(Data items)
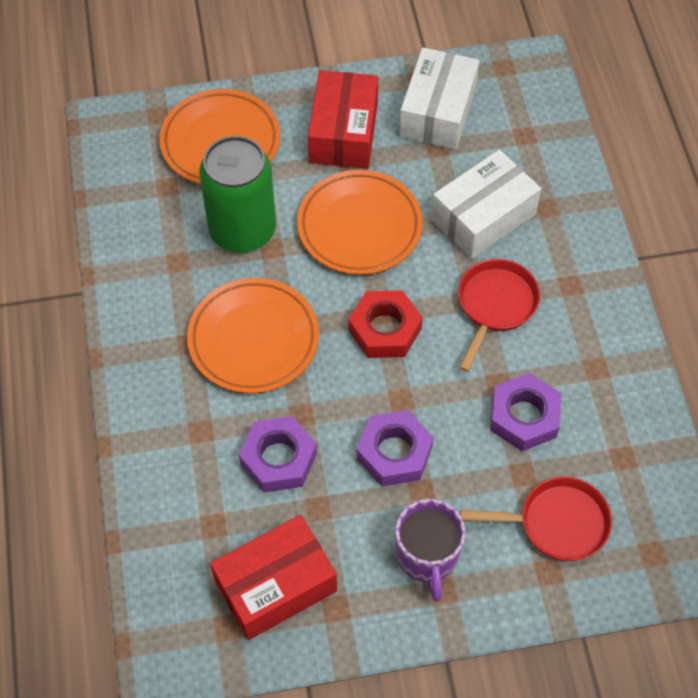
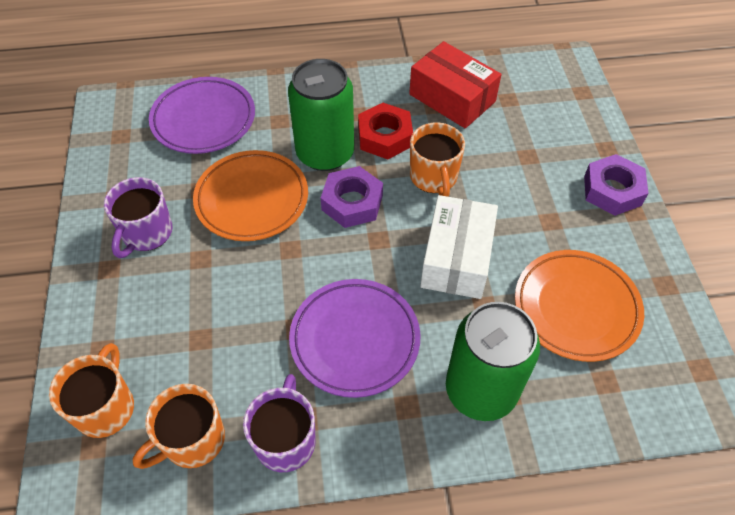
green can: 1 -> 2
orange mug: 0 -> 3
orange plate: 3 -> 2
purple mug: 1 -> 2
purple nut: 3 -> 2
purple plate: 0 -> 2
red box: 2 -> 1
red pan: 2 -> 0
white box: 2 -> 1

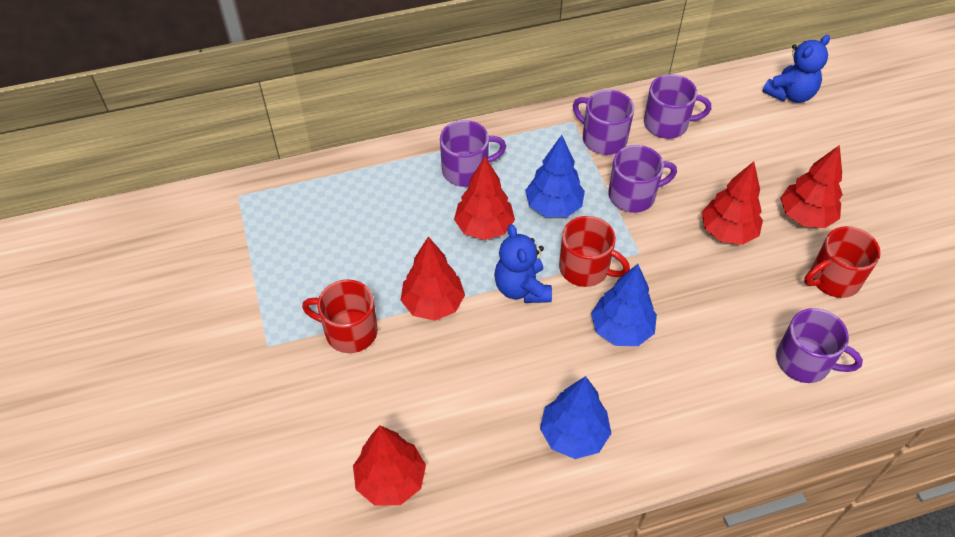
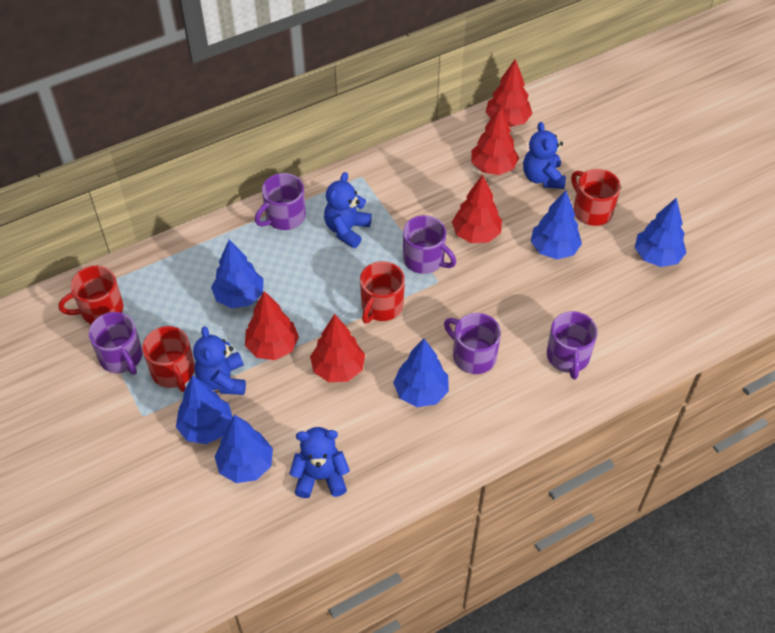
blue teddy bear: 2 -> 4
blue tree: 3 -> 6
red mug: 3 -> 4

--

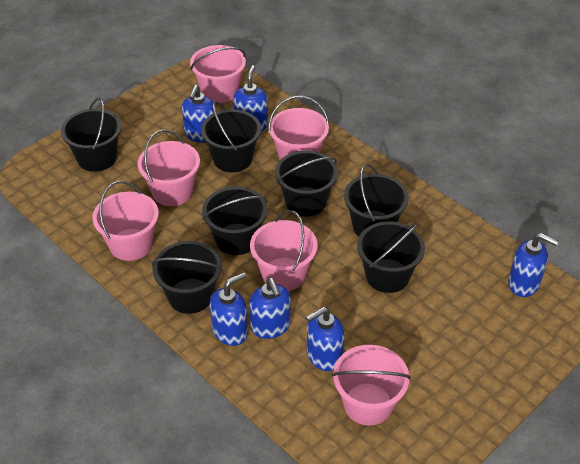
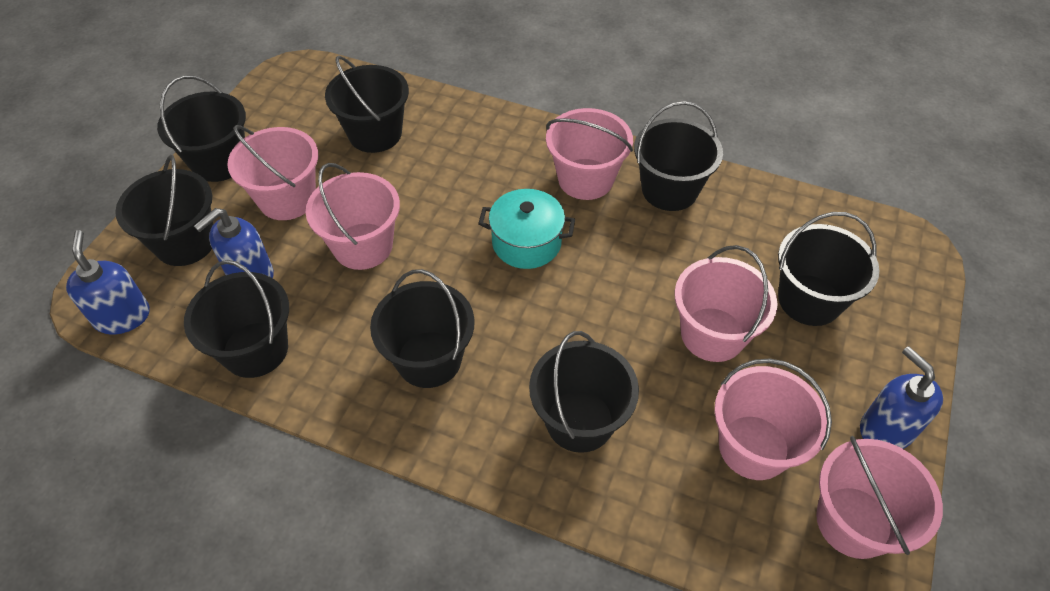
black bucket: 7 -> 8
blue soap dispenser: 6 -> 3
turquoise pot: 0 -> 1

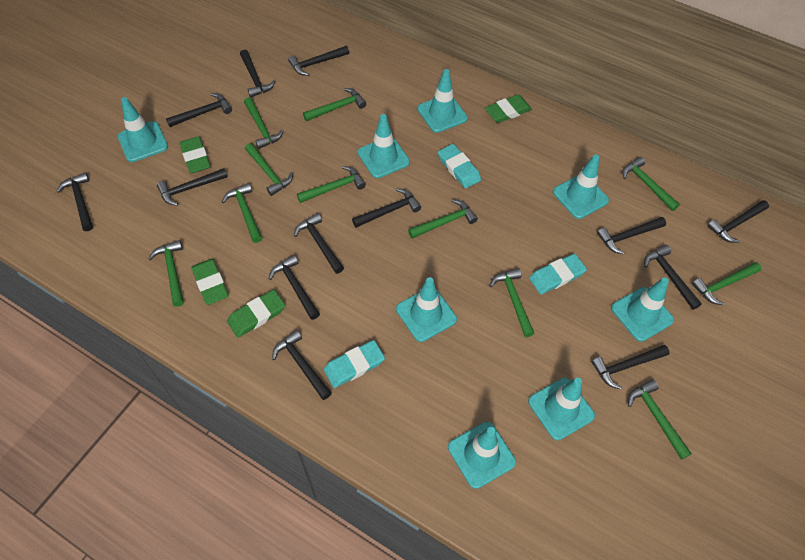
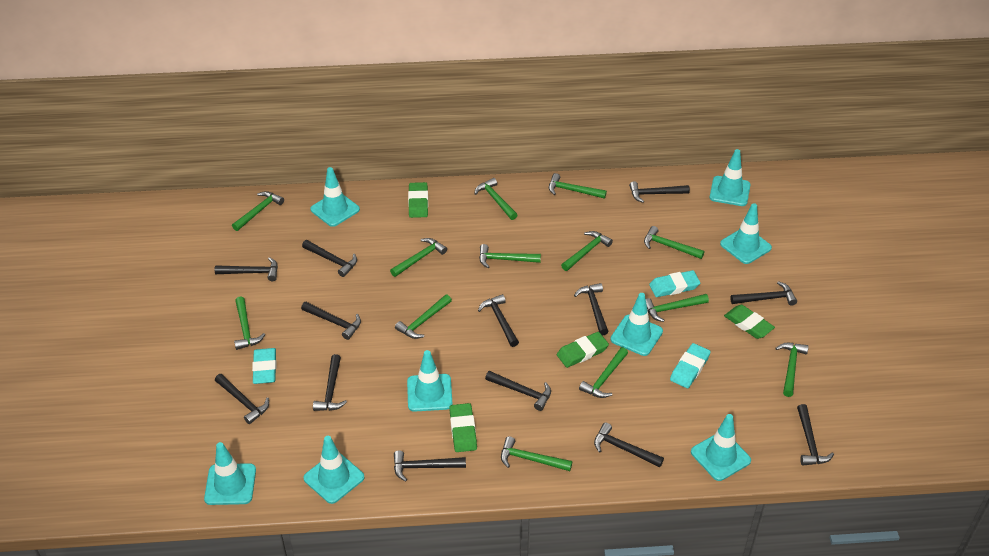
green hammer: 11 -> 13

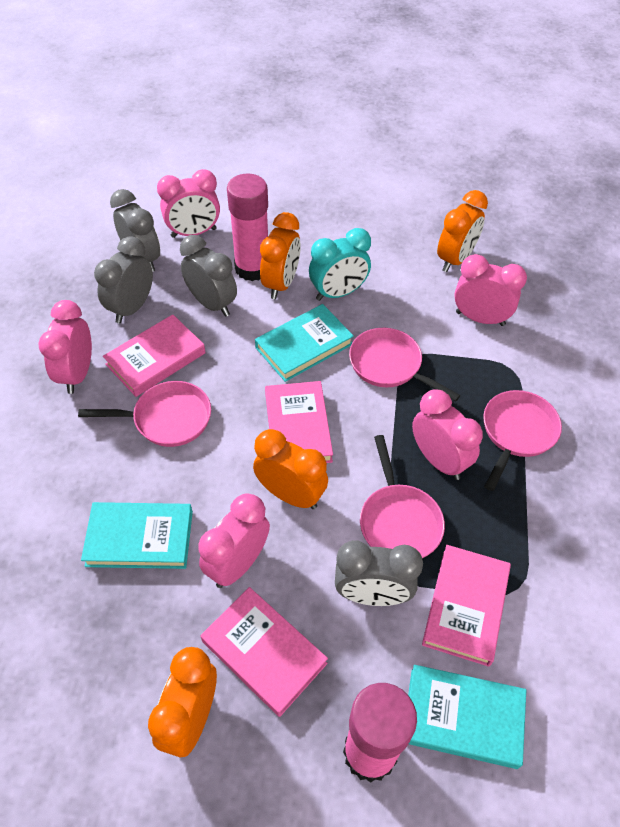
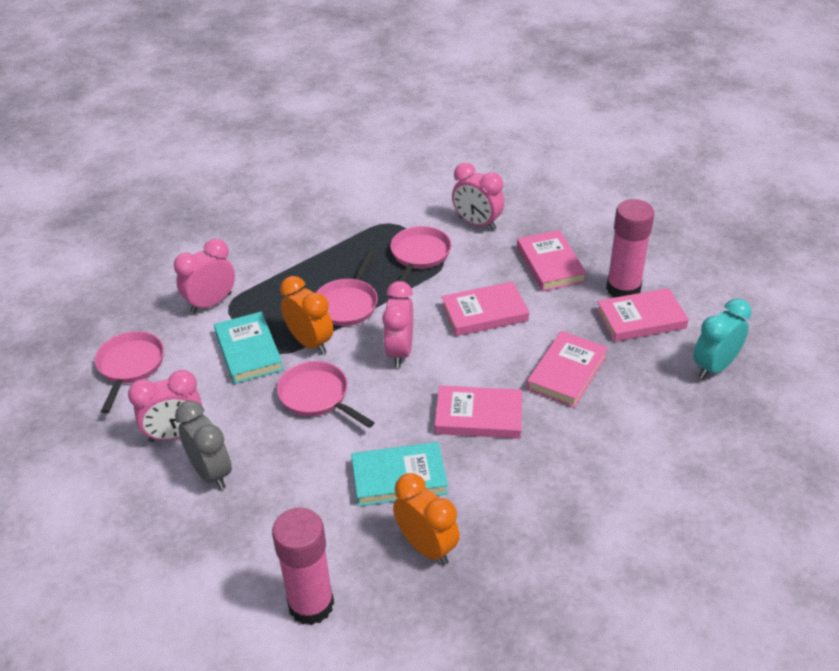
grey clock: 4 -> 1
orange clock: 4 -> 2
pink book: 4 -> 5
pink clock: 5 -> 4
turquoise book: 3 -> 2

- **TASK**:
With pictures omitted, repeat the entries above word for word from the line holding "purple plate: 0 -> 2" down to the line holding "red mug: 3 -> 4", keeping both of those lines.

- **FINAL ANSWER**:
purple plate: 0 -> 2
red box: 2 -> 1
red pan: 2 -> 0
white box: 2 -> 1

blue teddy bear: 2 -> 4
blue tree: 3 -> 6
red mug: 3 -> 4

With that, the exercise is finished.